## Activity
Each line of the data below from the one holding "SW2: none -> switch (+5V, VE)" to the one holding "D11: zener 9.1V (A SIG9, K SIG14) -> none", inclusive, is to be reproduced exactly; no other line belongs in the answer.

## Data in this exercise
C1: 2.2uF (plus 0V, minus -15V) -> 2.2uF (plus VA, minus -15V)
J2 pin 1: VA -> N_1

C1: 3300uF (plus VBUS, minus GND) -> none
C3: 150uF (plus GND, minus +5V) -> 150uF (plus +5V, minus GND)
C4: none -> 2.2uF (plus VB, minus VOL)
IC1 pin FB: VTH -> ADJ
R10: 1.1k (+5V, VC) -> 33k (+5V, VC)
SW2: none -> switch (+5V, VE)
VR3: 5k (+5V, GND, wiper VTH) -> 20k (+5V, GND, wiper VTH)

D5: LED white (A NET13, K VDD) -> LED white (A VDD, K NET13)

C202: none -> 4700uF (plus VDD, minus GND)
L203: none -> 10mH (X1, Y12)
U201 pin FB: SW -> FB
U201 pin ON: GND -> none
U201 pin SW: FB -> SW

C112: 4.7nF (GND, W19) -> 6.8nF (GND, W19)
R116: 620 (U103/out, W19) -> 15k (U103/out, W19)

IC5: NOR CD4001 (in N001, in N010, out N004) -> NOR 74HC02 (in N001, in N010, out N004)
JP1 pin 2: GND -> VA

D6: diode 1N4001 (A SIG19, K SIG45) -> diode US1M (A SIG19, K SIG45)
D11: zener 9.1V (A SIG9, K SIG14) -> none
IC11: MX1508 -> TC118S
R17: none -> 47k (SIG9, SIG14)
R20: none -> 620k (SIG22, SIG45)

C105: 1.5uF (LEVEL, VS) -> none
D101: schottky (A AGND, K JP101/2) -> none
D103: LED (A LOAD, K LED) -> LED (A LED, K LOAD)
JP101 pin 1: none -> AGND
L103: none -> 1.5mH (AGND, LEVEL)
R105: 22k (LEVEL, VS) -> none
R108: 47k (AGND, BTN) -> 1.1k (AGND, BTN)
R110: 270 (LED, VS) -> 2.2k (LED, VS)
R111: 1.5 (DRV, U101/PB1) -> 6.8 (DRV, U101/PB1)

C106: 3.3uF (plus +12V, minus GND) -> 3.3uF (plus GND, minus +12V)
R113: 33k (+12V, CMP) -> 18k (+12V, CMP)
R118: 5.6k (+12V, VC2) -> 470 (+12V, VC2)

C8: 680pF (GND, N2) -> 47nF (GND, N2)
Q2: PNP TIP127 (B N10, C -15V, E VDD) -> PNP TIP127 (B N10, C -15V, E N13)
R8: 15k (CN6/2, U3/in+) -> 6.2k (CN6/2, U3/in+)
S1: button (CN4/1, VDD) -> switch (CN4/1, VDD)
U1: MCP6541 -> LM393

## Written response
SW2: none -> switch (+5V, VE)
VR3: 5k (+5V, GND, wiper VTH) -> 20k (+5V, GND, wiper VTH)

D5: LED white (A NET13, K VDD) -> LED white (A VDD, K NET13)

C202: none -> 4700uF (plus VDD, minus GND)
L203: none -> 10mH (X1, Y12)
U201 pin FB: SW -> FB
U201 pin ON: GND -> none
U201 pin SW: FB -> SW

C112: 4.7nF (GND, W19) -> 6.8nF (GND, W19)
R116: 620 (U103/out, W19) -> 15k (U103/out, W19)

IC5: NOR CD4001 (in N001, in N010, out N004) -> NOR 74HC02 (in N001, in N010, out N004)
JP1 pin 2: GND -> VA

D6: diode 1N4001 (A SIG19, K SIG45) -> diode US1M (A SIG19, K SIG45)
D11: zener 9.1V (A SIG9, K SIG14) -> none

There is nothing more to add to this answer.